(TASK BRIEF): Through the last line of the entries, please copy every line exactly, starting with the one that contains "none -> orange brick J2:L3 level 1".

(THE RECORDS):
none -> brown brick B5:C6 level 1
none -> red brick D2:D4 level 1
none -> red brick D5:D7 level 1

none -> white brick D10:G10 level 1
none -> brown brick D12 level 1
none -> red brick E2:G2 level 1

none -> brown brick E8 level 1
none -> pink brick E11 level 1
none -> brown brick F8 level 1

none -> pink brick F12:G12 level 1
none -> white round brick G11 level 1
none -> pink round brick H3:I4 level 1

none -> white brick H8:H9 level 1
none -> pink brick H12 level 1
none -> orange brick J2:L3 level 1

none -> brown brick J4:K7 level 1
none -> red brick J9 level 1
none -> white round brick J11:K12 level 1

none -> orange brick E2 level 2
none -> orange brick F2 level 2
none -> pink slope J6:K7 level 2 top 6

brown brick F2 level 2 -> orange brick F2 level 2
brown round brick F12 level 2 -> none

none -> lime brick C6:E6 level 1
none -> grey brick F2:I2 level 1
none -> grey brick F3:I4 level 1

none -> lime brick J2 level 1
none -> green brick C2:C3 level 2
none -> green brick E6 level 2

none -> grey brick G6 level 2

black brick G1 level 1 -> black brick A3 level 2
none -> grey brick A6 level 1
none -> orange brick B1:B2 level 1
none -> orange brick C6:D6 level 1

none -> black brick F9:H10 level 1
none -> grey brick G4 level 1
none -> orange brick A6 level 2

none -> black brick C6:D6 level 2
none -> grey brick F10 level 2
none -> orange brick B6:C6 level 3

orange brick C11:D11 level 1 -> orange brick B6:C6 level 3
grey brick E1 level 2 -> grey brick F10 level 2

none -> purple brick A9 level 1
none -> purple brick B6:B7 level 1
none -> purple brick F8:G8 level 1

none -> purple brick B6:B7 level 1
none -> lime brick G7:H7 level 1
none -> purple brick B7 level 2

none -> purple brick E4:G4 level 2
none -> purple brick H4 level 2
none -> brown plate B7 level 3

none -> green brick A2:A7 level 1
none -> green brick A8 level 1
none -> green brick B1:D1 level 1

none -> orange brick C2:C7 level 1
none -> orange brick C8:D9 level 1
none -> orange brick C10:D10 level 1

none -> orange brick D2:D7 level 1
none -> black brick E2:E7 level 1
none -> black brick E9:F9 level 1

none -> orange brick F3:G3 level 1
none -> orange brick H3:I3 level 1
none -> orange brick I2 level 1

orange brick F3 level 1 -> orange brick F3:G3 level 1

(THE ANSWER):
none -> orange brick J2:L3 level 1

none -> brown brick J4:K7 level 1
none -> red brick J9 level 1
none -> white round brick J11:K12 level 1

none -> orange brick E2 level 2
none -> orange brick F2 level 2
none -> pink slope J6:K7 level 2 top 6

brown brick F2 level 2 -> orange brick F2 level 2
brown round brick F12 level 2 -> none

none -> lime brick C6:E6 level 1
none -> grey brick F2:I2 level 1
none -> grey brick F3:I4 level 1

none -> lime brick J2 level 1
none -> green brick C2:C3 level 2
none -> green brick E6 level 2

none -> grey brick G6 level 2

black brick G1 level 1 -> black brick A3 level 2
none -> grey brick A6 level 1
none -> orange brick B1:B2 level 1
none -> orange brick C6:D6 level 1

none -> black brick F9:H10 level 1
none -> grey brick G4 level 1
none -> orange brick A6 level 2

none -> black brick C6:D6 level 2
none -> grey brick F10 level 2
none -> orange brick B6:C6 level 3

orange brick C11:D11 level 1 -> orange brick B6:C6 level 3
grey brick E1 level 2 -> grey brick F10 level 2

none -> purple brick A9 level 1
none -> purple brick B6:B7 level 1
none -> purple brick F8:G8 level 1

none -> purple brick B6:B7 level 1
none -> lime brick G7:H7 level 1
none -> purple brick B7 level 2

none -> purple brick E4:G4 level 2
none -> purple brick H4 level 2
none -> brown plate B7 level 3

none -> green brick A2:A7 level 1
none -> green brick A8 level 1
none -> green brick B1:D1 level 1

none -> orange brick C2:C7 level 1
none -> orange brick C8:D9 level 1
none -> orange brick C10:D10 level 1

none -> orange brick D2:D7 level 1
none -> black brick E2:E7 level 1
none -> black brick E9:F9 level 1

none -> orange brick F3:G3 level 1
none -> orange brick H3:I3 level 1
none -> orange brick I2 level 1

orange brick F3 level 1 -> orange brick F3:G3 level 1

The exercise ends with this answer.